## What the task requires
Only lines holding the word "toothbrush" are wanted from the records; copy all of them.

## Dataset
#####

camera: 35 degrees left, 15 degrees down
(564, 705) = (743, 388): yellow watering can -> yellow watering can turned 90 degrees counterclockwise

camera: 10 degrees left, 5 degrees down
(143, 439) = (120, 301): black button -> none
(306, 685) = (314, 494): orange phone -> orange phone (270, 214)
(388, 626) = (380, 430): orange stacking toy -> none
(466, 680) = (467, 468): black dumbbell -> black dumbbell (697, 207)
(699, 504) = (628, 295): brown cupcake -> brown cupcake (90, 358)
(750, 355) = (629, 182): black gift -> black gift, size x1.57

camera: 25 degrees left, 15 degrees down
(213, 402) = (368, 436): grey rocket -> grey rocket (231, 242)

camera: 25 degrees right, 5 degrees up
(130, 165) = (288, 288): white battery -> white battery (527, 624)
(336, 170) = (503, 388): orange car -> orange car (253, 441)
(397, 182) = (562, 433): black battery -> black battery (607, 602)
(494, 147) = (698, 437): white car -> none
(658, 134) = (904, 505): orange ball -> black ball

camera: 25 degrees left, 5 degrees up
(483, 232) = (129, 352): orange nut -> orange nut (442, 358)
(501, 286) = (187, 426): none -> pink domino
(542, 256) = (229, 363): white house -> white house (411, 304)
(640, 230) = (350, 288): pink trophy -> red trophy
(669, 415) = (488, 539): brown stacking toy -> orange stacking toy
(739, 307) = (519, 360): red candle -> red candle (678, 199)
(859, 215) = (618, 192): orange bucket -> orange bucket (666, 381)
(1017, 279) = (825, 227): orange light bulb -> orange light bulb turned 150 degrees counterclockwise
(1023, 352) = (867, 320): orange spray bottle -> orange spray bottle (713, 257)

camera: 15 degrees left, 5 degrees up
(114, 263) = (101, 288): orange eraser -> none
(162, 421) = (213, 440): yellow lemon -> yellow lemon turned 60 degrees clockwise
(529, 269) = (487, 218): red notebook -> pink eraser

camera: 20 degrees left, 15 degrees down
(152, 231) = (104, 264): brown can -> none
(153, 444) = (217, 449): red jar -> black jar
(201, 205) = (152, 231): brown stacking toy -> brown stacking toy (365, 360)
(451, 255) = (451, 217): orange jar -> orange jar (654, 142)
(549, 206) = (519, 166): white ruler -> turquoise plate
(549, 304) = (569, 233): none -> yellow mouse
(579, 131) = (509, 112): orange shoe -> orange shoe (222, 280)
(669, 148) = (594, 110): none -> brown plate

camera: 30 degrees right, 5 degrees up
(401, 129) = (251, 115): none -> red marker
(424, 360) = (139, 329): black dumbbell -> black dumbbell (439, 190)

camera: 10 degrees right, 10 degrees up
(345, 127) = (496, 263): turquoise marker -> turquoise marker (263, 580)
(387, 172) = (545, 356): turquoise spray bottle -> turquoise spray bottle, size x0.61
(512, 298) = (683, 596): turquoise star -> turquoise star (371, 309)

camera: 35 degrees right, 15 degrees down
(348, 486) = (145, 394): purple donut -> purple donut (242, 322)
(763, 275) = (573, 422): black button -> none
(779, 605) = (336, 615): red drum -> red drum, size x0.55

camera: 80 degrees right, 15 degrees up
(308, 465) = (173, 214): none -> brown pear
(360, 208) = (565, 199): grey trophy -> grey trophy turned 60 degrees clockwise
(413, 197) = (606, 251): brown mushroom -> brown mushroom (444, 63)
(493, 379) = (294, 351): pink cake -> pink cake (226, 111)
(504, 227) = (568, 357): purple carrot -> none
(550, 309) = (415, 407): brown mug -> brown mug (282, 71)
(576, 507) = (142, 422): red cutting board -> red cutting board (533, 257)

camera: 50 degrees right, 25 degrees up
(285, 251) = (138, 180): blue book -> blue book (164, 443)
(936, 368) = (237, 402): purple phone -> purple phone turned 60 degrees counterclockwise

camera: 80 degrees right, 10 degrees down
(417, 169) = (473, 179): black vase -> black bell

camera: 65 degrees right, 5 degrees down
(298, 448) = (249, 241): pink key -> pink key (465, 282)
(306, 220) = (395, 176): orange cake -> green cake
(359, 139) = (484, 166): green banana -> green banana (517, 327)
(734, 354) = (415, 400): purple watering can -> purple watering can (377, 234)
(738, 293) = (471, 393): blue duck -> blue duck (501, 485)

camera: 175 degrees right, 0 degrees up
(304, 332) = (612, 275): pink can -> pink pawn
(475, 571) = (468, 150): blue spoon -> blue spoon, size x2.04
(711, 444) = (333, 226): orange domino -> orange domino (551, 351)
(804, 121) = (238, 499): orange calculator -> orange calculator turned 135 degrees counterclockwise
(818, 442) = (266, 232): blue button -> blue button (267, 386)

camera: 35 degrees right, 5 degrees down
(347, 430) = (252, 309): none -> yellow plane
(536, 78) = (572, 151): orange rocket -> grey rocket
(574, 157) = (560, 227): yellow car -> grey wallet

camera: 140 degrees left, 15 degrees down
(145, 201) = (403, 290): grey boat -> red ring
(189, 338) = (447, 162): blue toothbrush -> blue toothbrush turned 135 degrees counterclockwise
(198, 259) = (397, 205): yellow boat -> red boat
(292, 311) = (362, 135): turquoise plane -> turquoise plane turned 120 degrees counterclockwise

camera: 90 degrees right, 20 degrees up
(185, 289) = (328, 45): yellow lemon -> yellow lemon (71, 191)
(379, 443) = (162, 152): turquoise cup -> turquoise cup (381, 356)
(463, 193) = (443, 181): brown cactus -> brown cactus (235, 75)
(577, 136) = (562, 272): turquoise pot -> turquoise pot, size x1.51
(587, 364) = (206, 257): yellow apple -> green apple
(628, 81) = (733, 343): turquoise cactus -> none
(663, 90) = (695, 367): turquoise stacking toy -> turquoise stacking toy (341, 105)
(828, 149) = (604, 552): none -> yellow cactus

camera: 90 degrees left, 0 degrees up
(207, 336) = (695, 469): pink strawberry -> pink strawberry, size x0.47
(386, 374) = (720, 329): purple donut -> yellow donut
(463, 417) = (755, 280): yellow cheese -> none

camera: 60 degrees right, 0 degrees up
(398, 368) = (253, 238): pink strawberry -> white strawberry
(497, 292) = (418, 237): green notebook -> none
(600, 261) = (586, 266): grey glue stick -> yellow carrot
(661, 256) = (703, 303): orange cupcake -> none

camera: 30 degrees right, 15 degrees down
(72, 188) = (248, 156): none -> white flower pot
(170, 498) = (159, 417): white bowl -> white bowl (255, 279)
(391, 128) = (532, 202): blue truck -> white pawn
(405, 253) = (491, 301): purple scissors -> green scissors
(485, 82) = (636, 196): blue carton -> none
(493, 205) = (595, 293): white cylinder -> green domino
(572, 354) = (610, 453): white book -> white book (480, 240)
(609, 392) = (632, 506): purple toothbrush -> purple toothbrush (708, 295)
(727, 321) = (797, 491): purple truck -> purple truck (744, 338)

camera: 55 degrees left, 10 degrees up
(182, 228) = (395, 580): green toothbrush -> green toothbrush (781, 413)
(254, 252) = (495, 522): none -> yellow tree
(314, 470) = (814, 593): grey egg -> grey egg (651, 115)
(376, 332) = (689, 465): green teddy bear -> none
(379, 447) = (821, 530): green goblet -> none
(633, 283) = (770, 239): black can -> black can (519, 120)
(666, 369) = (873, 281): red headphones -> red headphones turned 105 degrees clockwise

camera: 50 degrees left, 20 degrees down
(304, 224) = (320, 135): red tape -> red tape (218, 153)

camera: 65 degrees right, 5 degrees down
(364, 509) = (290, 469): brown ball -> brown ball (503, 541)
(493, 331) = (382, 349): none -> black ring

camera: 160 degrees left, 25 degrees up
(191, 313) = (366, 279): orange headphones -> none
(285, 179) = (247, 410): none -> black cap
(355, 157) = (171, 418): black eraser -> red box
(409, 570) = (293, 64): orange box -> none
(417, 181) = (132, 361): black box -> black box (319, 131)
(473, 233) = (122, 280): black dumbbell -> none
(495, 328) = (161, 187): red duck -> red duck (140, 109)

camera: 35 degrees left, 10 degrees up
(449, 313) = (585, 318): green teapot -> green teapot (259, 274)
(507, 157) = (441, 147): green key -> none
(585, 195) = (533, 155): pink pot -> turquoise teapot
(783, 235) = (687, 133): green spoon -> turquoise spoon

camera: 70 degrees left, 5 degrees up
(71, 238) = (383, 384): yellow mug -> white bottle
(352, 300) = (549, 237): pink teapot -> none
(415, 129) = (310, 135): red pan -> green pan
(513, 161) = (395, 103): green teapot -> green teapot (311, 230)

#####

## Problem solution
(189, 338) = (447, 162): blue toothbrush -> blue toothbrush turned 135 degrees counterclockwise
(609, 392) = (632, 506): purple toothbrush -> purple toothbrush (708, 295)
(182, 228) = (395, 580): green toothbrush -> green toothbrush (781, 413)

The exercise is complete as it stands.